> [Exercise inputs]:
Content starts
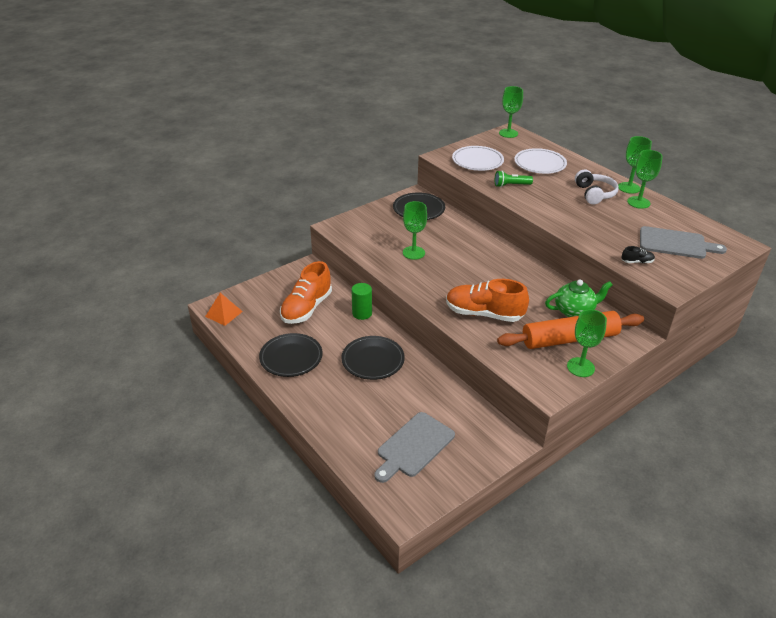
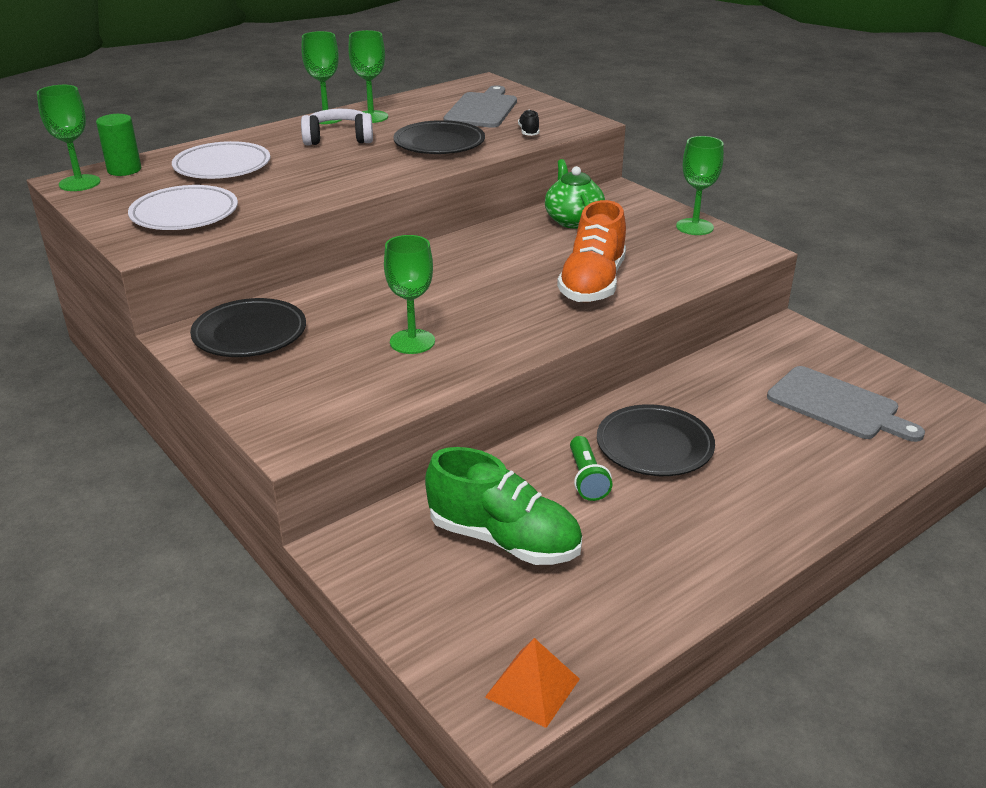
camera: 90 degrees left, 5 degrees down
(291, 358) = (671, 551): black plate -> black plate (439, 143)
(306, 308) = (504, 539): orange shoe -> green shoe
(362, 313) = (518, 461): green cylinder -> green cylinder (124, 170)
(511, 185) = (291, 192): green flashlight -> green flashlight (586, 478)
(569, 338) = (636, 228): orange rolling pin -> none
Content ends
Content starts
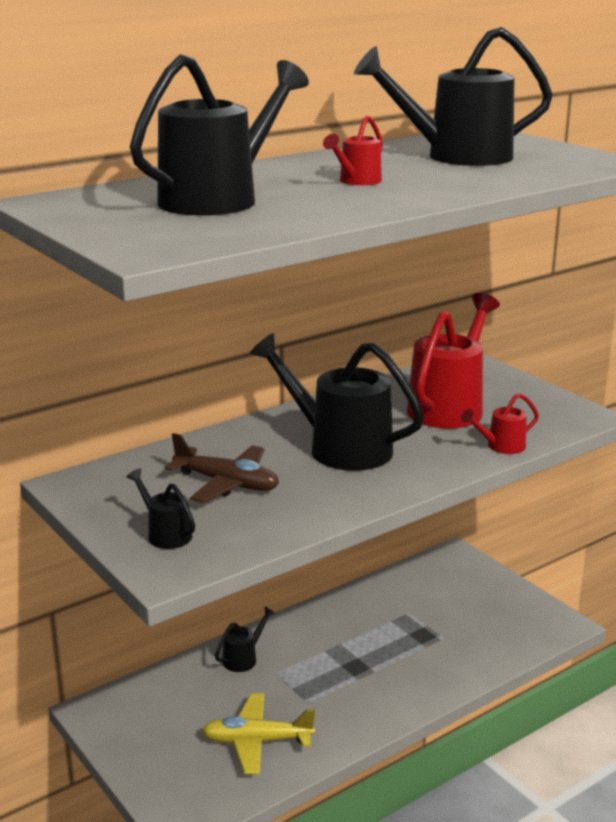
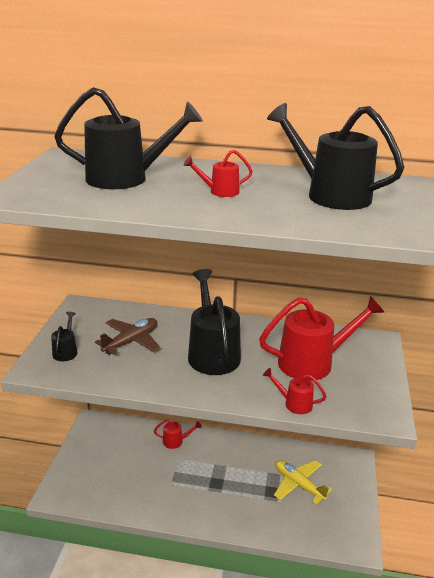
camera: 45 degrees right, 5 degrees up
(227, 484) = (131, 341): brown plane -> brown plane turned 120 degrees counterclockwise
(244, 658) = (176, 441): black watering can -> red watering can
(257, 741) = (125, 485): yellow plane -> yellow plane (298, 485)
Content ends
Content starts
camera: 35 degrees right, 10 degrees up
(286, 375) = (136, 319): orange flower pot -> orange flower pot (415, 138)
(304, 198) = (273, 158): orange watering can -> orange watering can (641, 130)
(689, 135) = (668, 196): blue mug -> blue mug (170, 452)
Content ends
> [Exercise prompt]:
In your answer, include only the lines above starting at the line that holds "(291, 358) = (671, 551): black" and ending at the line that holds "(569, 338) = (636, 228): orange", copied exactly.

> [Response to the task]:
(291, 358) = (671, 551): black plate -> black plate (439, 143)
(306, 308) = (504, 539): orange shoe -> green shoe
(362, 313) = (518, 461): green cylinder -> green cylinder (124, 170)
(511, 185) = (291, 192): green flashlight -> green flashlight (586, 478)
(569, 338) = (636, 228): orange rolling pin -> none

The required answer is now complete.